THE TASK> Lines before the one containing "none -> white plate G7 level 1" are to be left out; that line and every line after it, through the last line below, are to be reproduced exactly.

COLLECTED DATA>
=== Begin Enclosure ===
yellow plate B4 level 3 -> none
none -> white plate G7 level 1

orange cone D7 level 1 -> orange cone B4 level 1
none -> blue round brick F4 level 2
=== End Enclosure ===
ANSWER SECTION>
none -> white plate G7 level 1

orange cone D7 level 1 -> orange cone B4 level 1
none -> blue round brick F4 level 2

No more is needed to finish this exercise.